§ SUPPLIED RECORDS
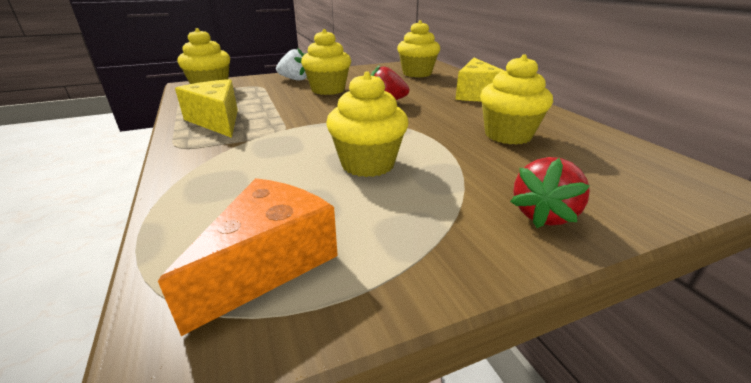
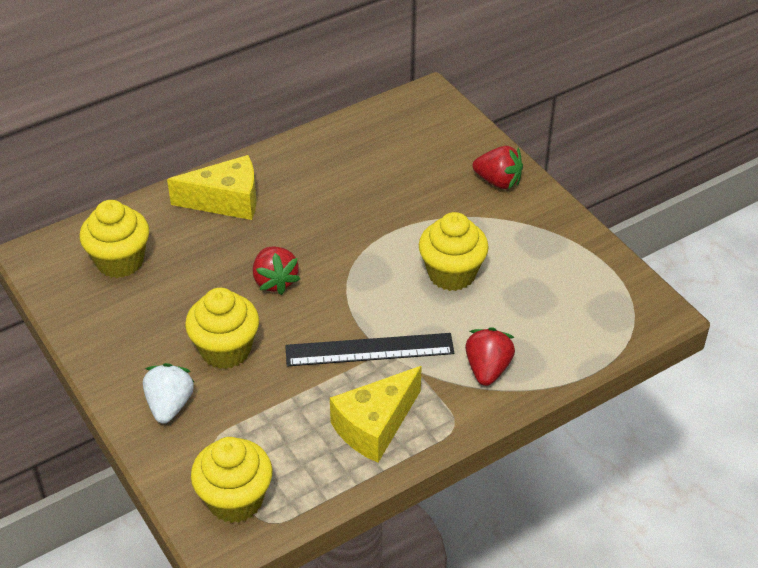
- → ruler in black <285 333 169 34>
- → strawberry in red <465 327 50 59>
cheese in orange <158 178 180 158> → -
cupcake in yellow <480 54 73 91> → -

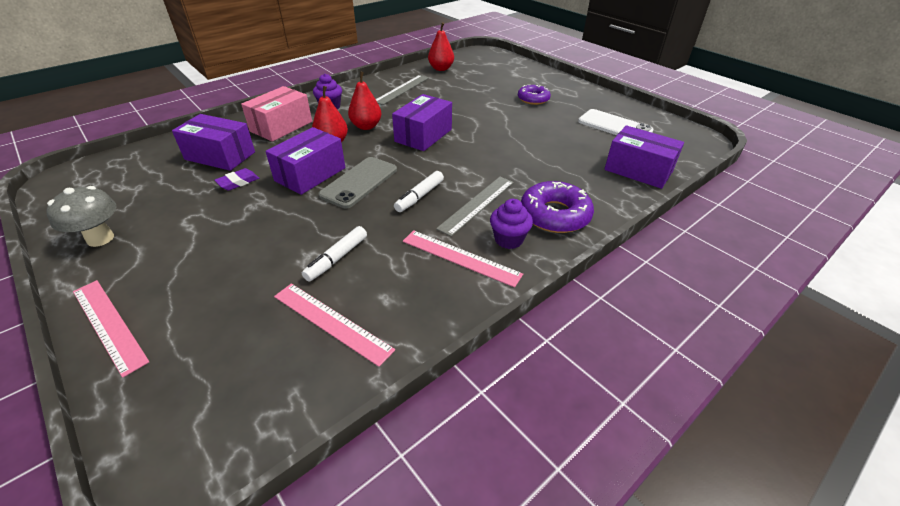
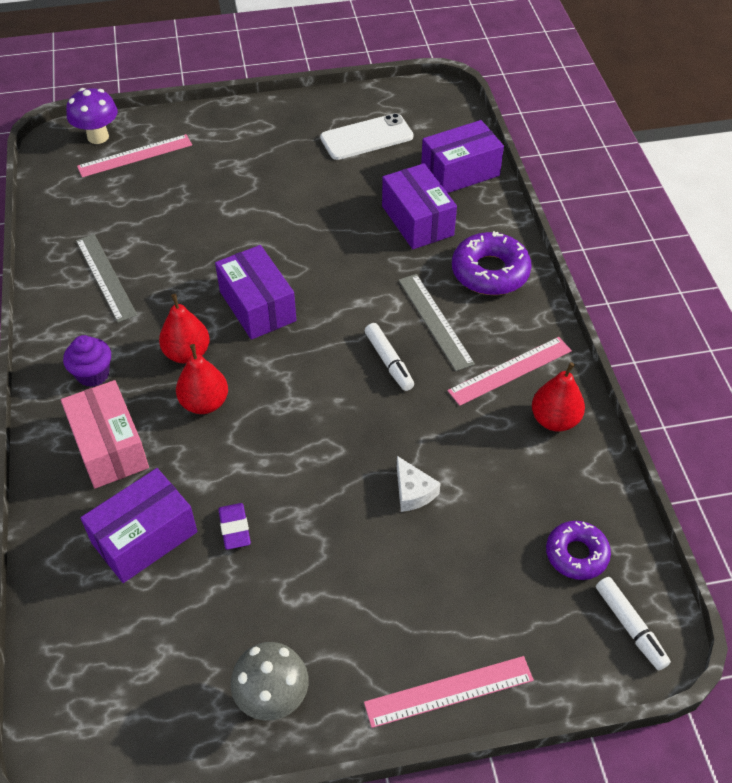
- → mushroom in purple <66 88 52 56>
ruler in pink <274 283 121 84> → ruler in pink <77 134 115 43>, moved
box in purple <265 127 81 68> → box in purple <382 163 75 86>, moved
- → cheese in white <397 456 44 56>
pear in red <428 22 26 49> → pear in red <532 362 53 70>, moved
donut in purple <518 84 33 21> → donut in purple <546 521 65 59>, moved
marker in white <302 226 65 55> → marker in white <596 577 75 93>, moved
phone in grey <318 157 79 52> → -
cupcake in purple <490 199 43 50> → -

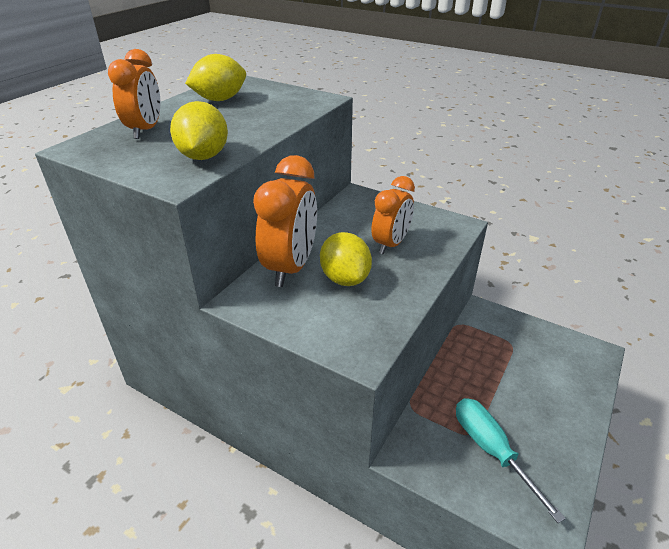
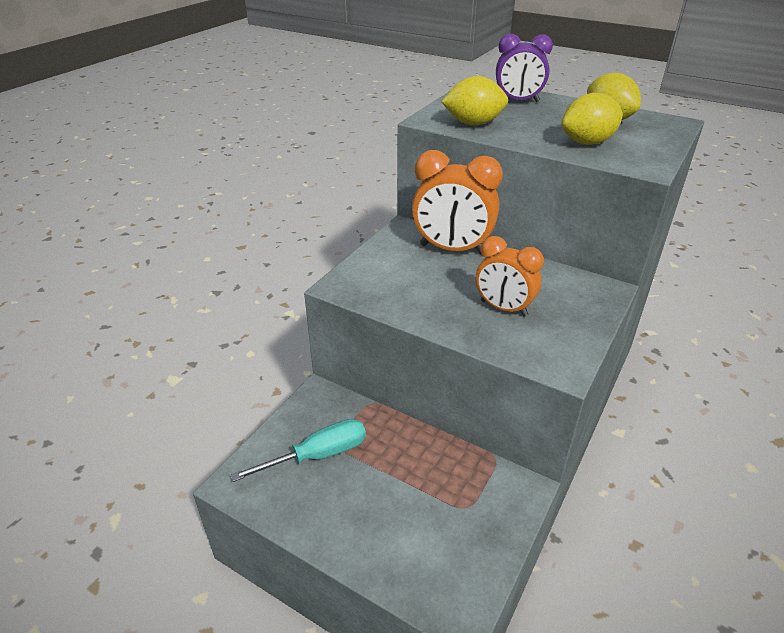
clock in orange <108 49 53 90> → clock in purple <496 34 57 68>
lemon in yellow <320 232 52 54> → lemon in yellow <561 93 62 52>, moved

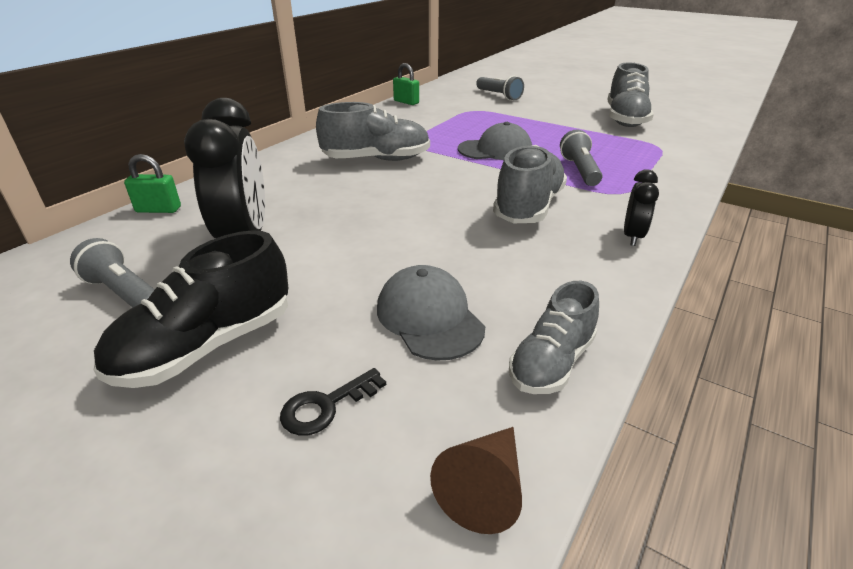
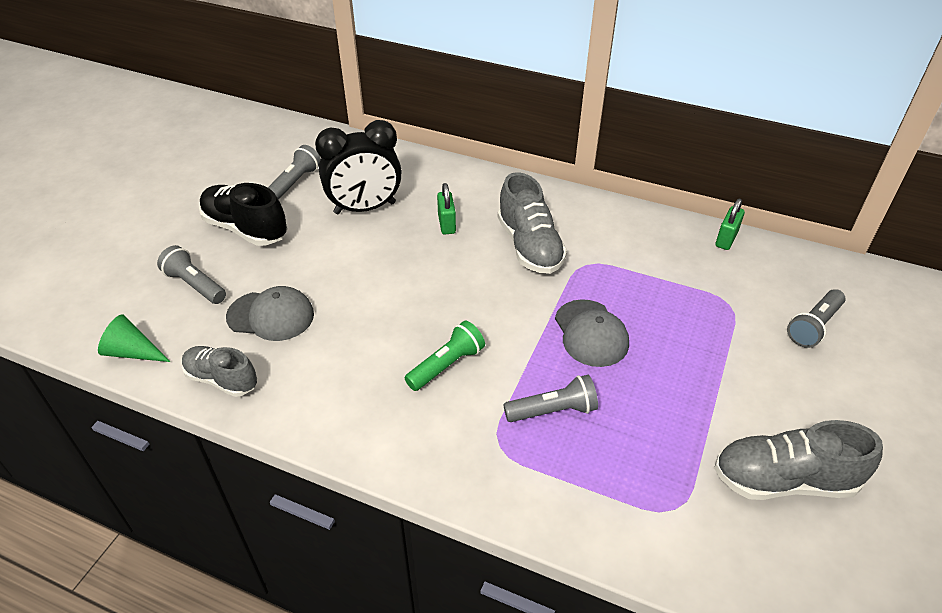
cone in brown <430 427 92 107> → cone in green <98 314 72 48>
key in black <280 368 106 68> → flashlight in grey <157 245 69 59>
cap in grey <377 265 108 96> → cap in grey <226 286 88 55>, 45 degrees clockwise
shoe in grey <493 145 74 78> → flashlight in green <405 320 80 71>
padlock in green <124 154 57 59> → padlock in green <437 183 19 52>, moved
clock in black <624 169 35 77> → -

§ REQUIREMENT
Read the listing. Copy each line that has the word "ruler" in it.

§ ANSWER BOX
- → ruler in black <285 333 169 34>
ruler in pink <274 283 121 84> → ruler in pink <77 134 115 43>, moved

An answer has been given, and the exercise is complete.